Each line, starting at the one with "[(345,501),(349,513),(359,509),(354,497),(345,501)]" and running to the end of the data below, is to be set down again exactly, both ends included; leave pictures out.

Image crops with footprint polygons
╭──
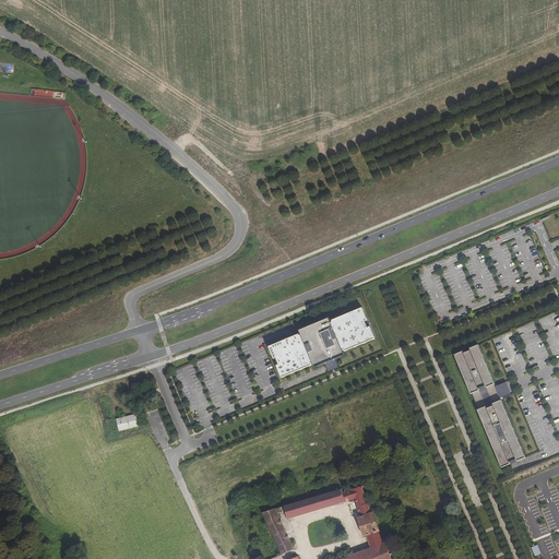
[(300,333),(270,345),(274,358),(276,357),(280,364),(277,365),(282,377),(312,365),(312,364),(313,363),(316,367),(325,364),(335,359),(345,355),(343,351),(345,349),(345,352),(376,340),(371,326),(369,328),(367,321),(369,321),(364,308),(333,320),(334,322),(332,322),(331,318),(300,330),(302,334),(300,335),(300,333)]
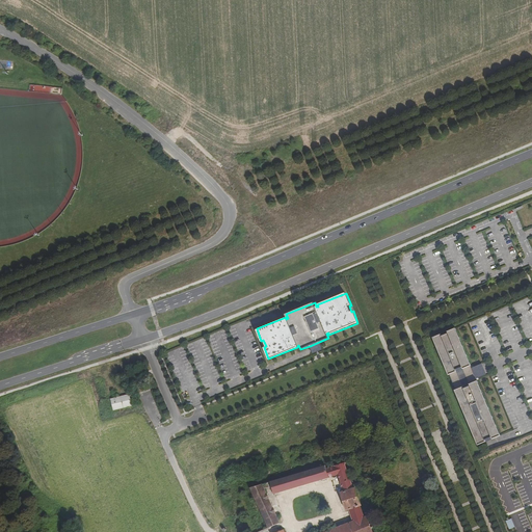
[(441,333),(432,336),(437,348),(435,349),(439,356),(441,355),(450,379),(449,379),(452,387),(453,387),(455,392),(454,393),(457,400),(458,399),(478,445),(500,435),(476,379),(486,374),(482,364),(472,368),(455,328),(454,327),(448,330),(449,331),(442,335),(441,333)]
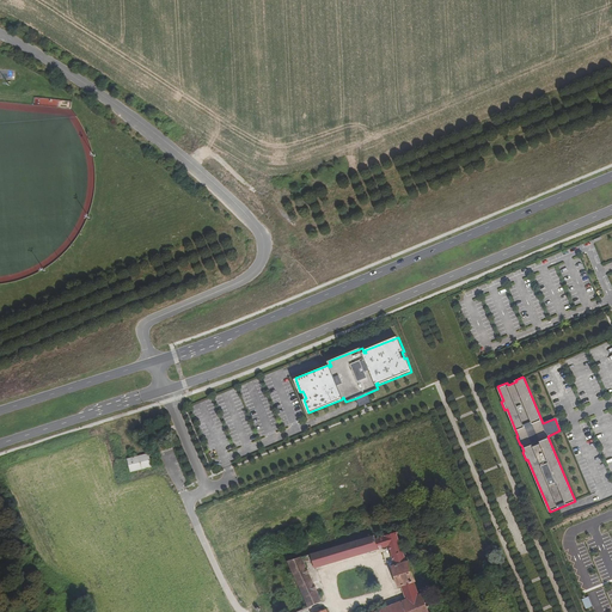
[(367,393),(356,398),(360,407),(371,403),(367,393)]
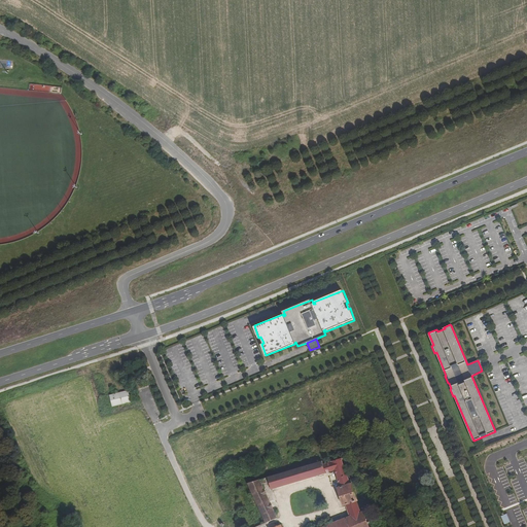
[(110,395),(112,407),(131,401),(128,391),(110,395)]
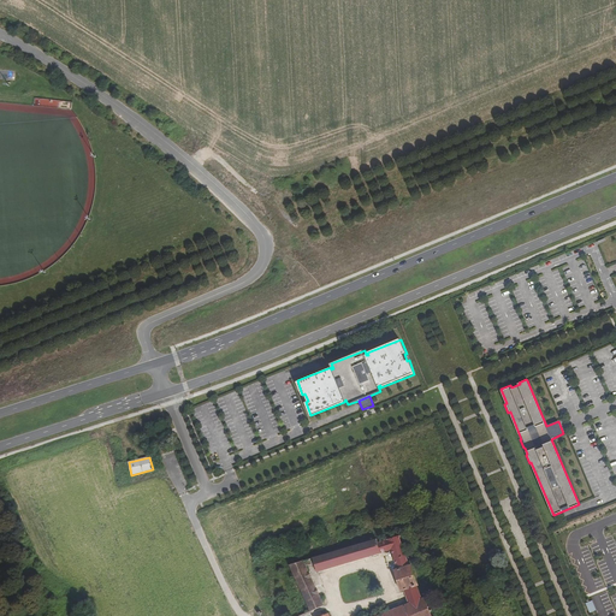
[(377,542),(375,537),(306,556),(307,560),(312,558),(314,568),(389,549),(396,567),(392,568),(401,588),(404,587),(415,582),(418,582),(409,562),(407,563),(396,535),(377,542)]
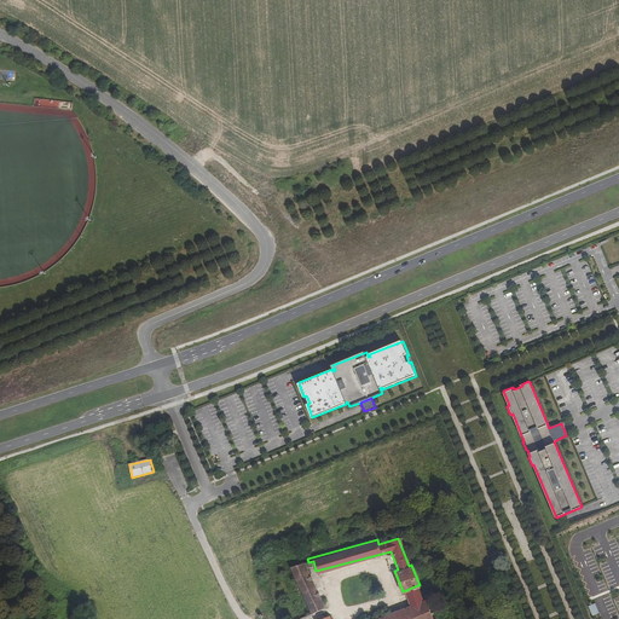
[(308,611),(323,605),(302,560),(287,563),(308,611)]
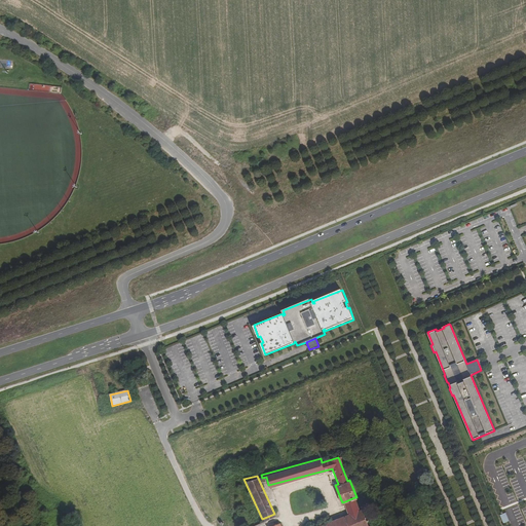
[(345,501),(349,513),(359,509),(354,497),(345,501)]
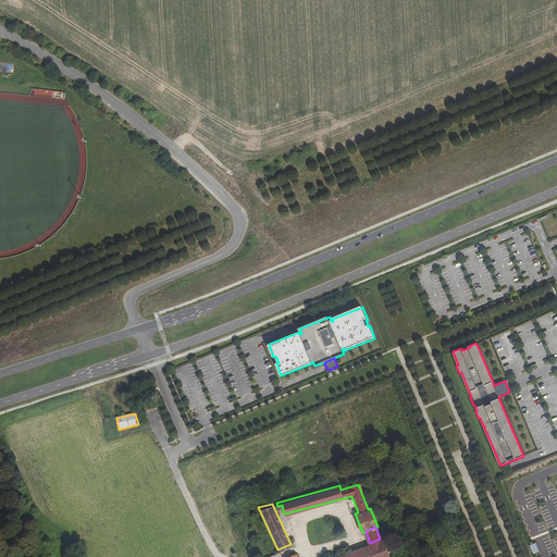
[(337,556),(335,556),(390,556),(382,537),(380,539),(370,543),(350,551),(346,541),(334,545),(337,556)]
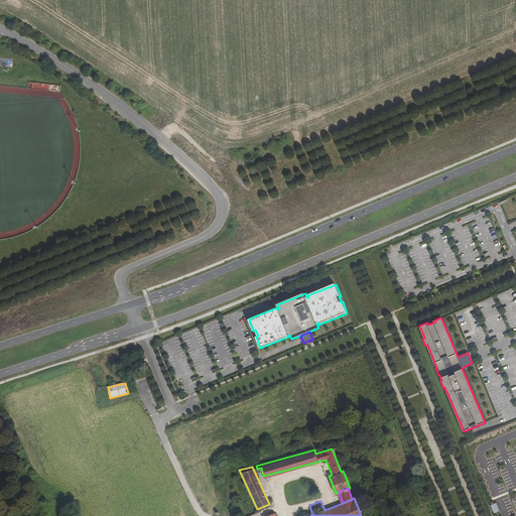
All buildings are outlined.
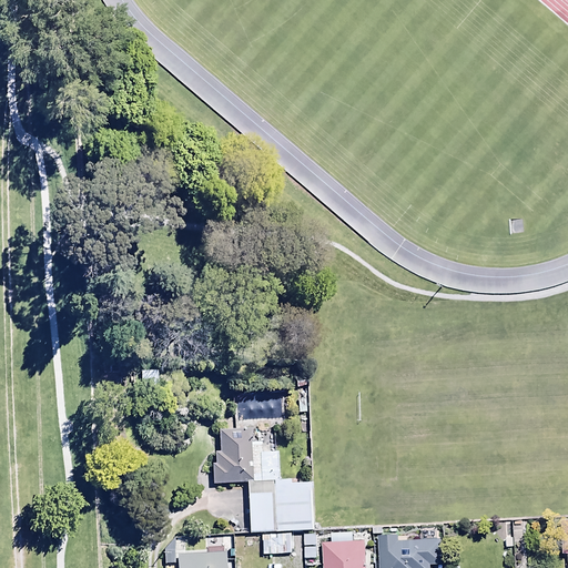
[(272,478),(277,478),(276,450),(260,452),(260,445),(249,445),(249,428),(217,429),(217,450),(214,450),(214,463),(210,463),(211,484),(246,483),(272,483),(272,478)]
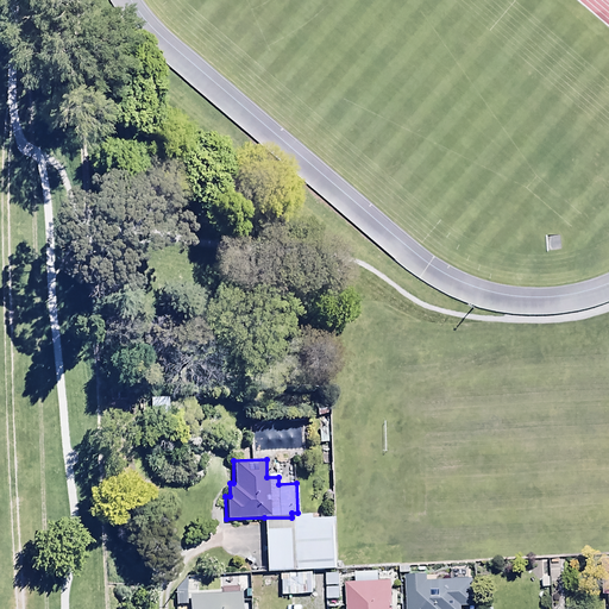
[(292,518),(264,518),(265,571),(336,569),(333,516),(311,518),(311,513),(297,513),(292,513),(292,518)]
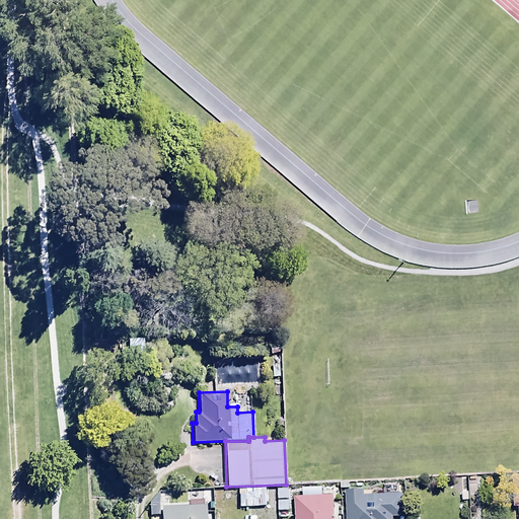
[(266,488),(238,489),(238,507),(266,506),(266,488)]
╰──
Response for this exercise:
[(345,501),(349,513),(359,509),(354,497),(345,501)]
[(337,556),(335,556),(390,556),(382,537),(380,539),(370,543),(350,551),(346,541),(334,545),(337,556)]
All buildings are outlined.
[(272,478),(277,478),(276,450),(260,452),(260,445),(249,445),(249,428),(217,429),(217,450),(214,450),(214,463),(210,463),(211,484),(246,483),(272,483),(272,478)]
[(292,518),(264,518),(265,571),(336,569),(333,516),(311,518),(311,513),(297,513),(292,513),(292,518)]
[(266,488),(238,489),(238,507),(266,506),(266,488)]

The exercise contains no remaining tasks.